**Try it:** From the line that holds "building: [167,319,302,425] -> none" to the end of the records, reproduce every line exactly. No pictures.

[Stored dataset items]
+++

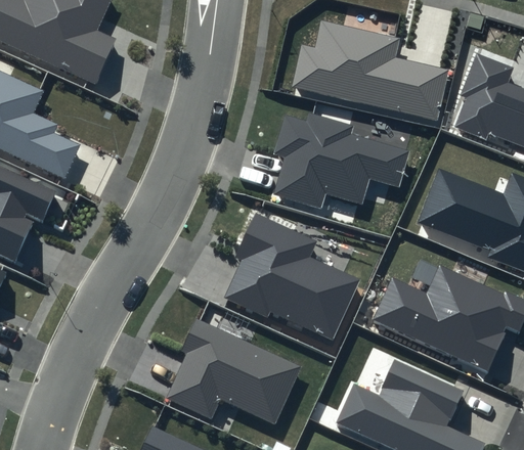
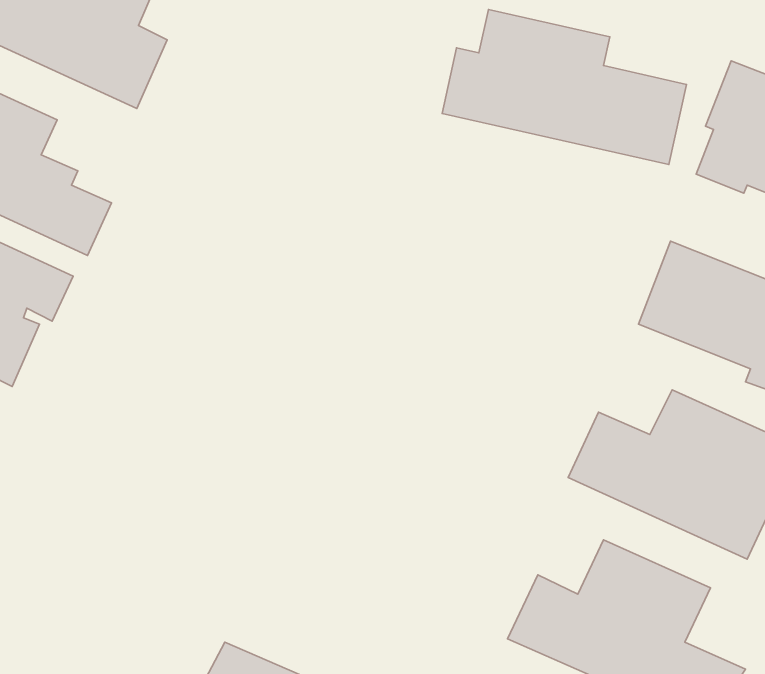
building: [273,112,410,210] -> none
building: [224,214,359,341] -> none
building: [167,319,302,425] -> none

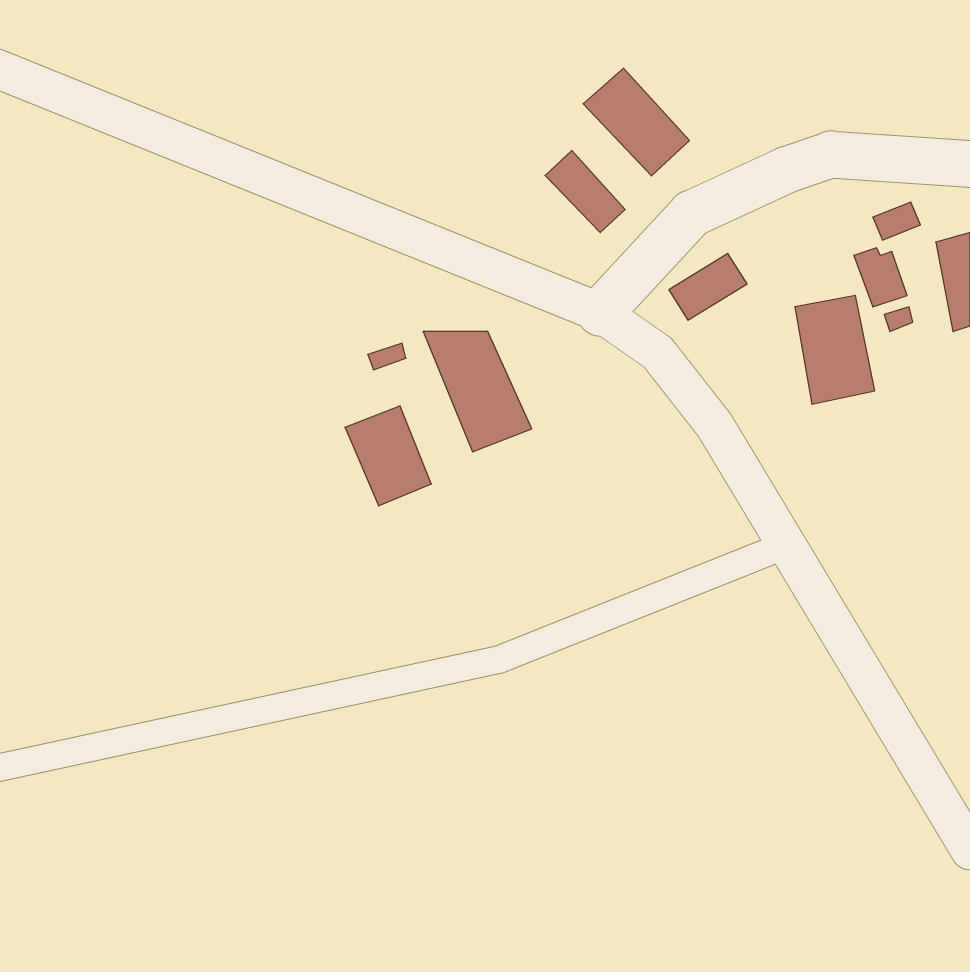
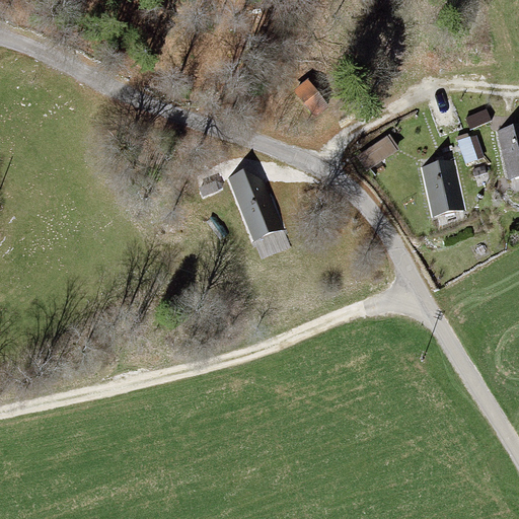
building: [583,68,689,176] -> none
building: [345,406,431,506] -> none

+++

**Expected answer:**
building: [167,319,302,425] -> none

building: [583,68,689,176] -> none
building: [345,406,431,506] -> none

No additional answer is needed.